INSTRUCTION.
Repeat, exactly as written, the line containing "tan 1x1 brick [210,276,250,317]" and each line after it through the end of the data.

Object change descriptions.
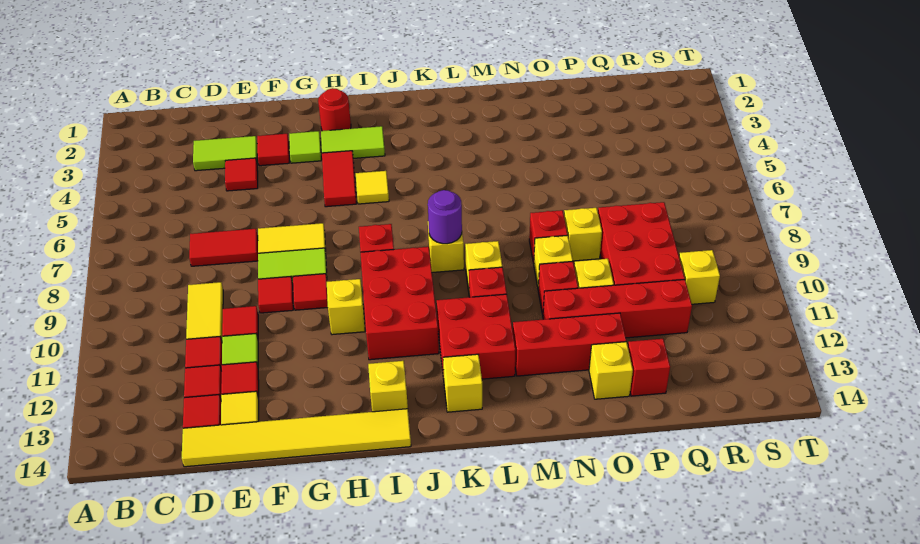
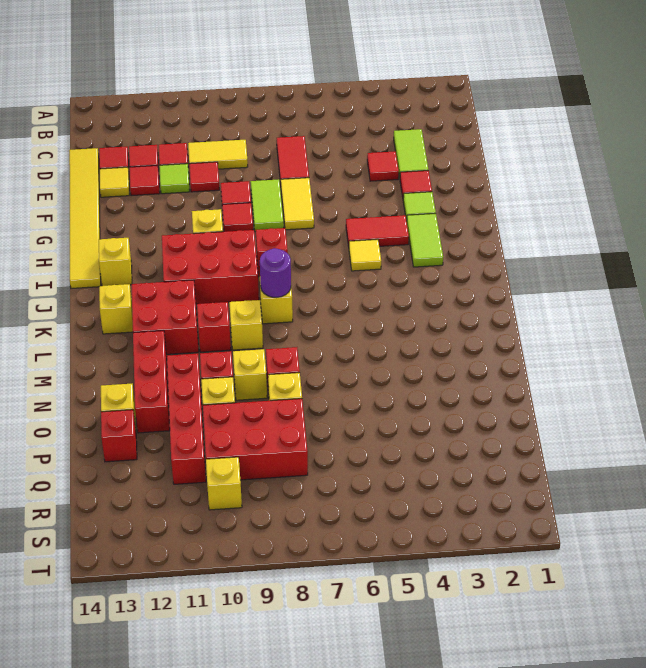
red 1x1 round brick [318,88,351,131] -> none

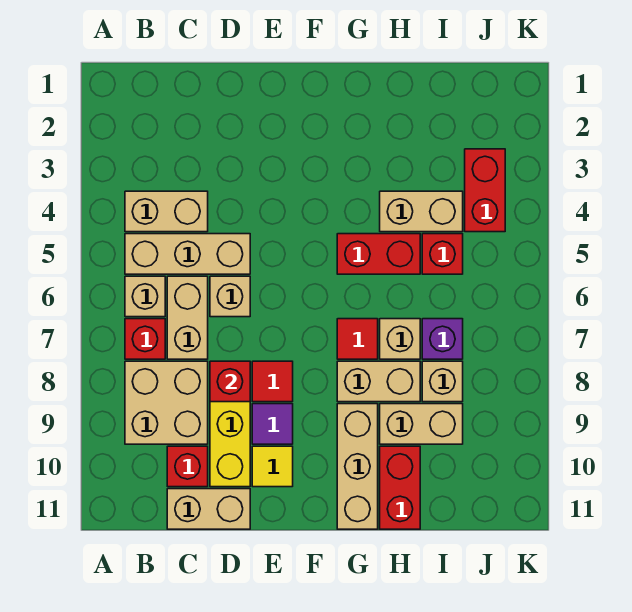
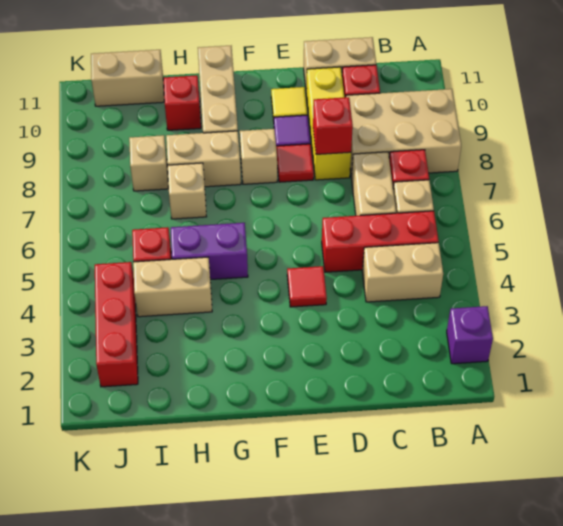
tan 1x3 brick [125,234,250,274] -> red 1x3 brick [322,211,439,272]
tan 2x2 brick [125,361,208,444] -> tan 2x3 brick [346,89,461,177]
tan 1x1 brick [210,276,250,317] -> tan 1x1 brick moved to [240,129,277,184]
red 1x2 brick [337,234,420,274] -> purple 1x2 brick [171,223,248,280]
red 1x1 tile [337,319,378,359] -> red 1x1 tile moved to [287,266,327,307]
tan 1x2 brick [380,404,463,444] -> tan 1x2 brick moved to [91,50,164,106]
red 1x2 brick [380,446,420,529] -> red 1x1 brick [164,75,201,130]
purple 1x1 brick [422,319,463,359] -> purple 1x1 brick moved to [447,306,493,364]
red 1x2 brick [465,149,505,232] -> red 1x3 brick [95,262,138,387]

COMPLETED EXERCISE.
tan 1x1 brick [210,276,250,317] -> tan 1x1 brick moved to [240,129,277,184]
red 1x2 brick [337,234,420,274] -> purple 1x2 brick [171,223,248,280]
red 1x1 tile [337,319,378,359] -> red 1x1 tile moved to [287,266,327,307]
tan 1x2 brick [380,404,463,444] -> tan 1x2 brick moved to [91,50,164,106]
red 1x2 brick [380,446,420,529] -> red 1x1 brick [164,75,201,130]
purple 1x1 brick [422,319,463,359] -> purple 1x1 brick moved to [447,306,493,364]
red 1x2 brick [465,149,505,232] -> red 1x3 brick [95,262,138,387]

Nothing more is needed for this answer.